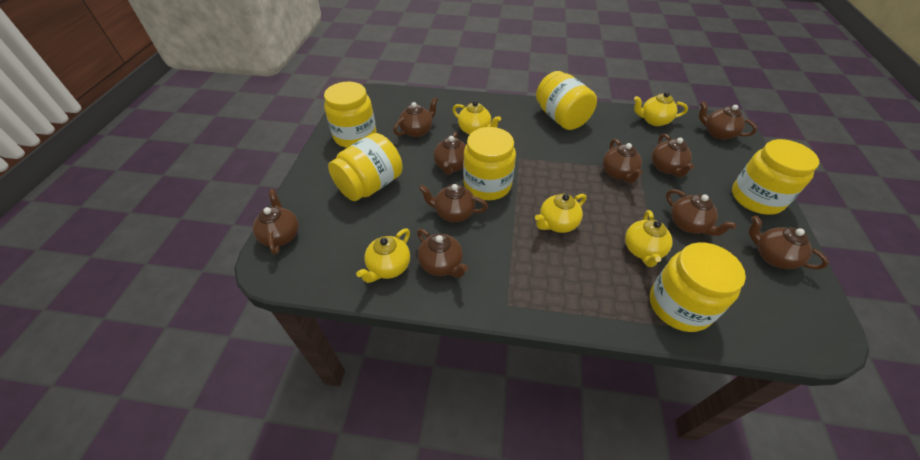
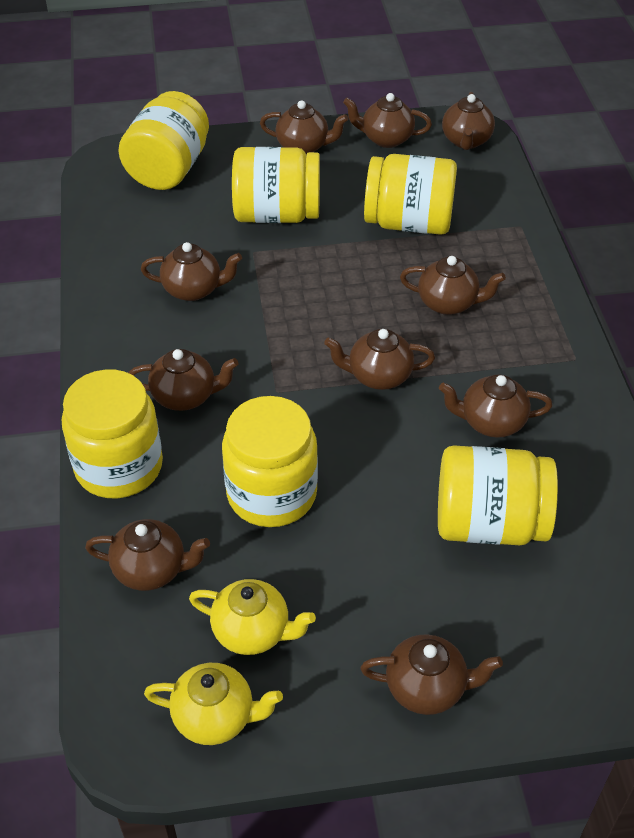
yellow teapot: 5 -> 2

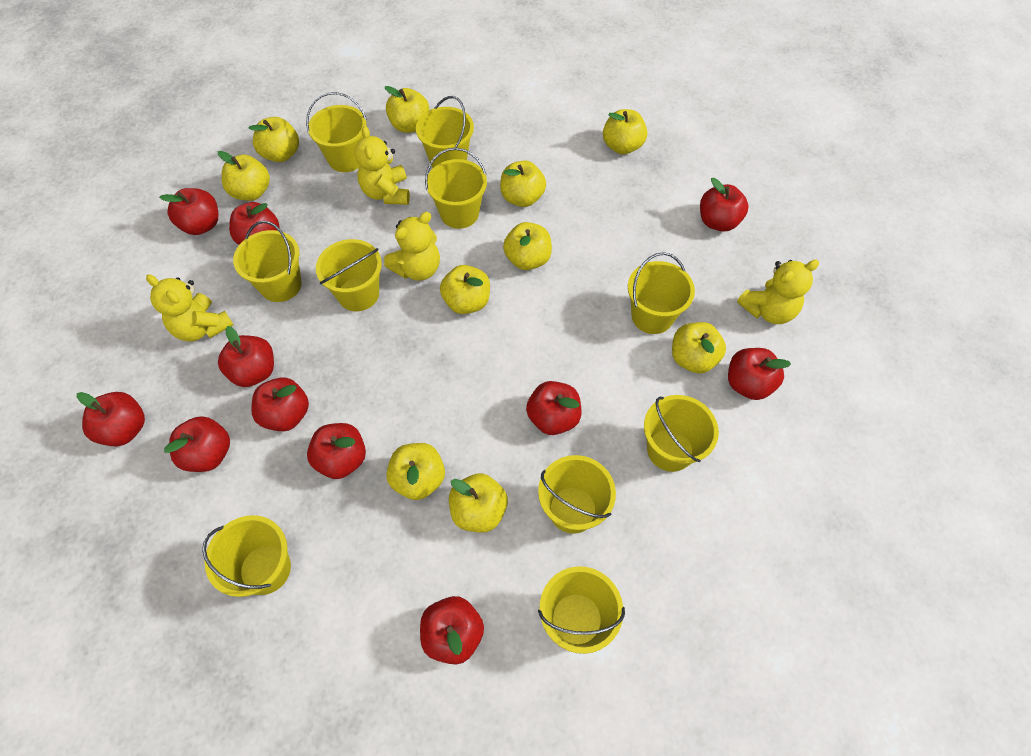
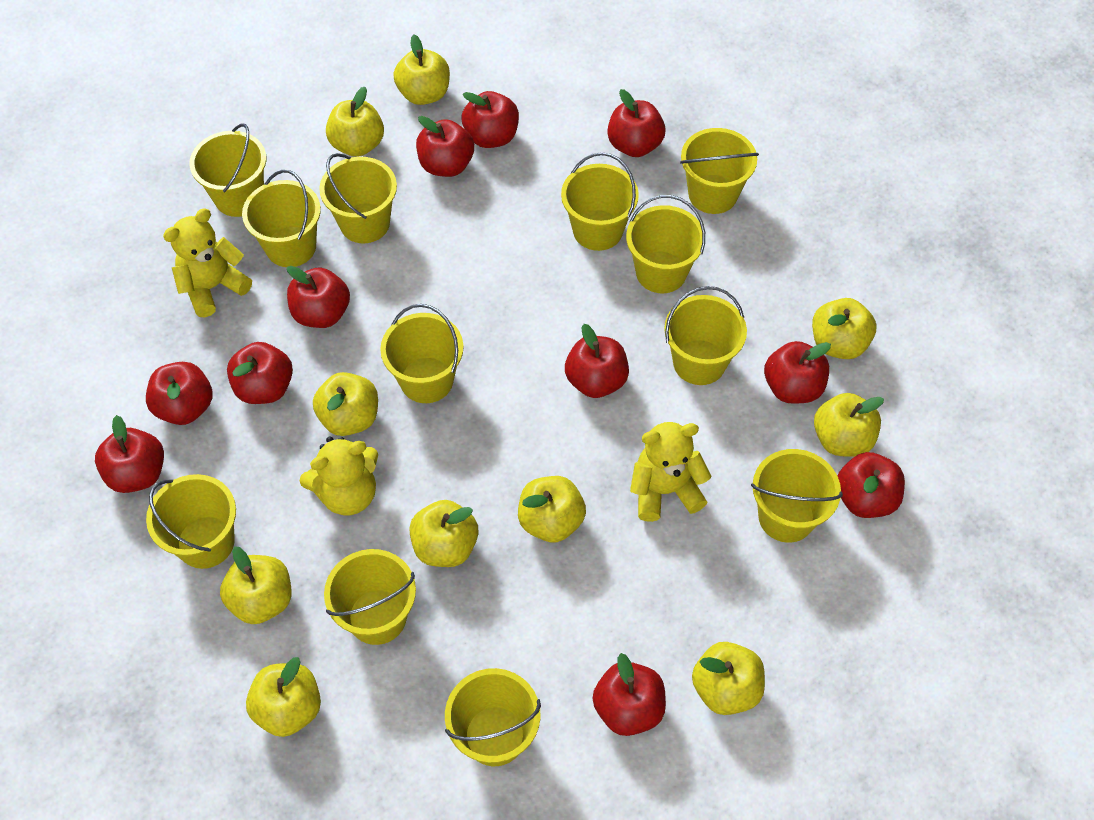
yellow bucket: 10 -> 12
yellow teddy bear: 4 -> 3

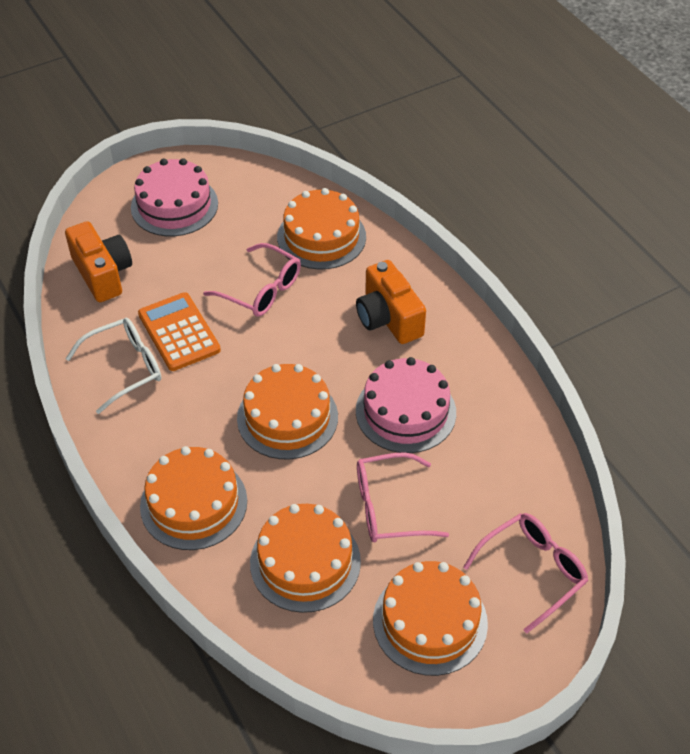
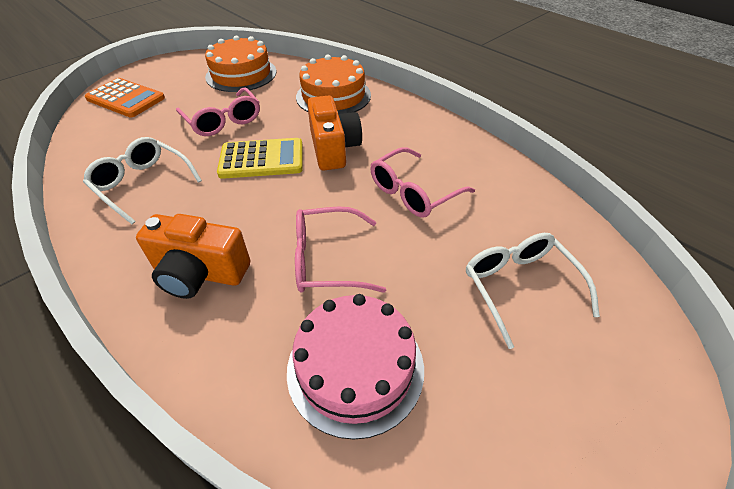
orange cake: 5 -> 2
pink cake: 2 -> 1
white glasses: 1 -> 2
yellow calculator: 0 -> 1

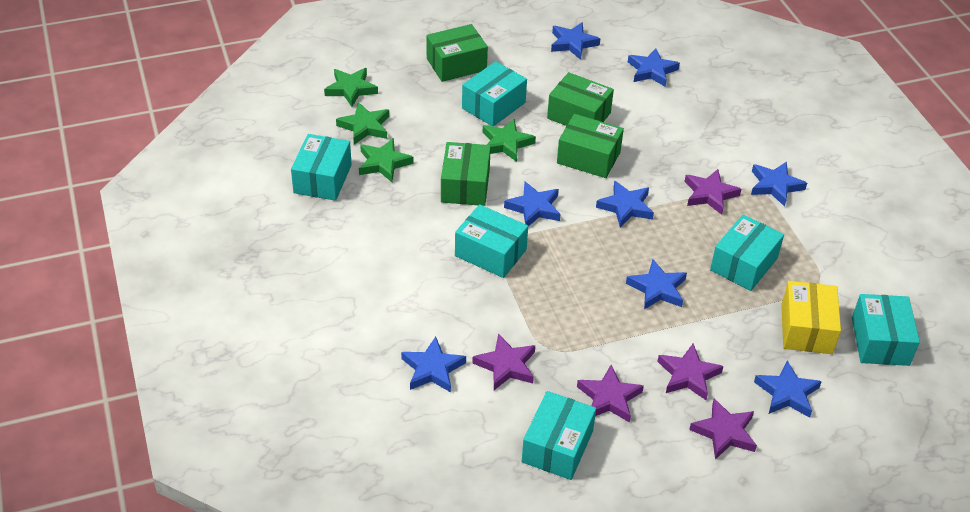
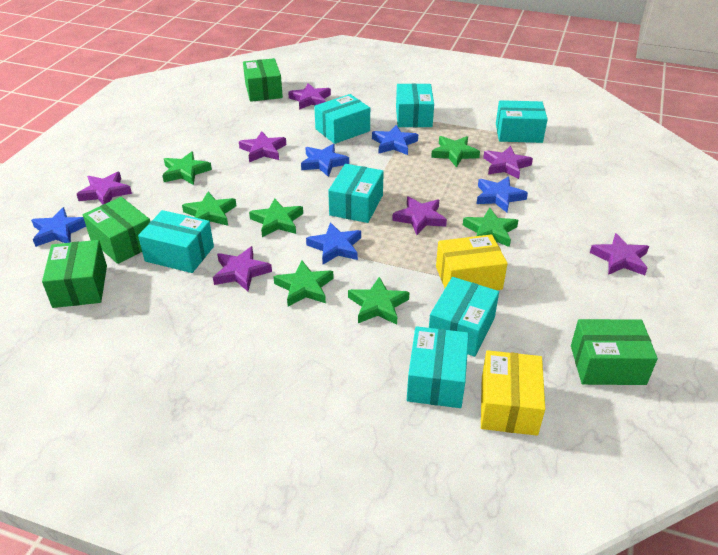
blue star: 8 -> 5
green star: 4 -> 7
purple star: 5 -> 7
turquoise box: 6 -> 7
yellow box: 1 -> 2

■ **WORK REQUIRED**: Extract the full listing above verbatim; pictures are to be left out of the copy.

■ **SOLVED PROBLEM**:
yellow teapot: 5 -> 2

yellow bucket: 10 -> 12
yellow teddy bear: 4 -> 3

orange cake: 5 -> 2
pink cake: 2 -> 1
white glasses: 1 -> 2
yellow calculator: 0 -> 1

blue star: 8 -> 5
green star: 4 -> 7
purple star: 5 -> 7
turquoise box: 6 -> 7
yellow box: 1 -> 2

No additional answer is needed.